(Dataset entries Opens)

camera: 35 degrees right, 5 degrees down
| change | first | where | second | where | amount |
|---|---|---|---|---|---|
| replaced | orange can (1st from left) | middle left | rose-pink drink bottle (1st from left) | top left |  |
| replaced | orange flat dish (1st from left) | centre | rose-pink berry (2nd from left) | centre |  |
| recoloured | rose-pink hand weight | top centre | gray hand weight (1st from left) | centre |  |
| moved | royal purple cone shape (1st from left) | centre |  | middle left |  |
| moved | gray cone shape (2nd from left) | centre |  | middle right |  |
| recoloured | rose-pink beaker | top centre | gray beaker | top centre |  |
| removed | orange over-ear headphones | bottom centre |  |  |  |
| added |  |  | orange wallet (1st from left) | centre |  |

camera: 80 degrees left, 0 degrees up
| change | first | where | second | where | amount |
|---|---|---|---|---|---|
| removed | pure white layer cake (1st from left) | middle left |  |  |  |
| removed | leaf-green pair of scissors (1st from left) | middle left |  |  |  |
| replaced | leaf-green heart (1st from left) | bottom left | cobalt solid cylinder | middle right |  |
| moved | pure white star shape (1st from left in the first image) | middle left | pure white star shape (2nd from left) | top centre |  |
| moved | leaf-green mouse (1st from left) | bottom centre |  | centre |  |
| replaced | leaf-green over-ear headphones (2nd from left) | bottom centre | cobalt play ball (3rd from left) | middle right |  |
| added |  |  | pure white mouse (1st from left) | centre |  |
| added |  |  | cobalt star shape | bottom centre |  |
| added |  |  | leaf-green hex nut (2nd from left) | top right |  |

(Dataset entries Closes)
(Dataset entries Opens)

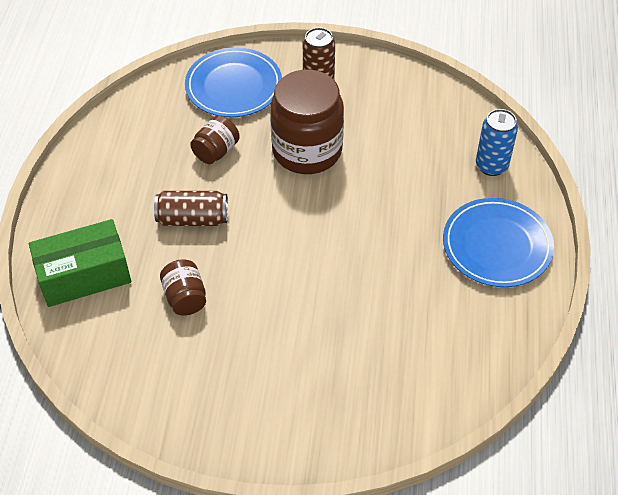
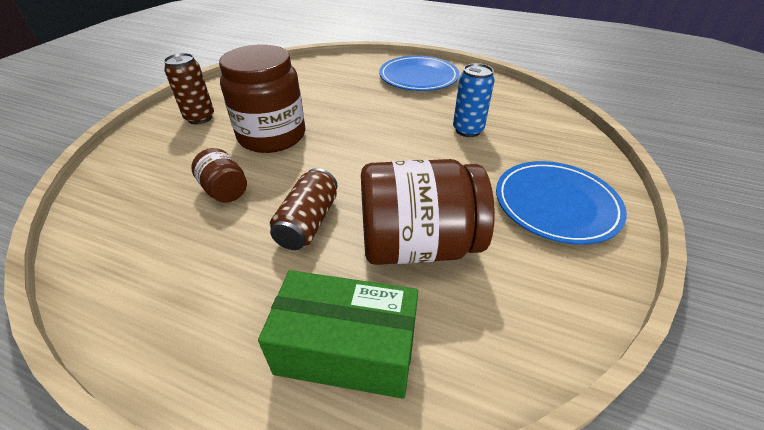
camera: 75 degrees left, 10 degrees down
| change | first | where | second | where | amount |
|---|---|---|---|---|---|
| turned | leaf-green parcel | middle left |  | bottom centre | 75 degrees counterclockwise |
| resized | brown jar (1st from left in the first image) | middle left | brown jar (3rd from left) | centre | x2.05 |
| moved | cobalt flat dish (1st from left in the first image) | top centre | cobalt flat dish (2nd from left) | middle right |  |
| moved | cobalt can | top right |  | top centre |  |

(Dataset entries Closes)

• Task instructions: Above are the records; from them, give again exactly the lines from the one containing "orange can (1st" through the one containing "removed | orange", both included.

• Written solution:
| replaced | orange can (1st from left) | middle left | rose-pink drink bottle (1st from left) | top left |  |
| replaced | orange flat dish (1st from left) | centre | rose-pink berry (2nd from left) | centre |  |
| recoloured | rose-pink hand weight | top centre | gray hand weight (1st from left) | centre |  |
| moved | royal purple cone shape (1st from left) | centre |  | middle left |  |
| moved | gray cone shape (2nd from left) | centre |  | middle right |  |
| recoloured | rose-pink beaker | top centre | gray beaker | top centre |  |
| removed | orange over-ear headphones | bottom centre |  |  |  |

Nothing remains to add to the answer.